DIRECTIONS - Your answer must be an exact transcription of every record below, with the pictures omitted.

Image sequences with shape edits:
=====

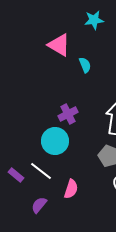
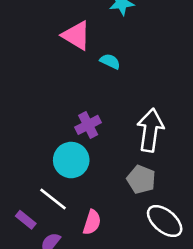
cyan semicircle: (85, 65) -> (110, 61), turned -42
purple rectangle: (16, 175) -> (26, 220), moved

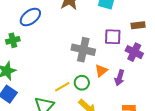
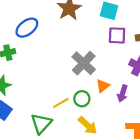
purple square: (113, 37) -> (117, 35), moved
gray cross: (83, 50) -> (84, 63), turned 30

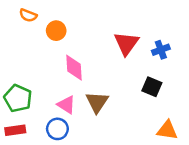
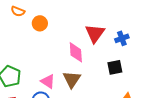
pink diamond: (74, 68) -> (76, 52), moved
black square: (152, 87) -> (115, 67), turned -35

=====

SOLVED PROBLEM -
cyan semicircle: (85, 65) -> (110, 61), turned -42
purple rectangle: (16, 175) -> (26, 220), moved

purple square: (113, 37) -> (117, 35), moved
gray cross: (83, 50) -> (84, 63), turned 30

pink diamond: (74, 68) -> (76, 52), moved
black square: (152, 87) -> (115, 67), turned -35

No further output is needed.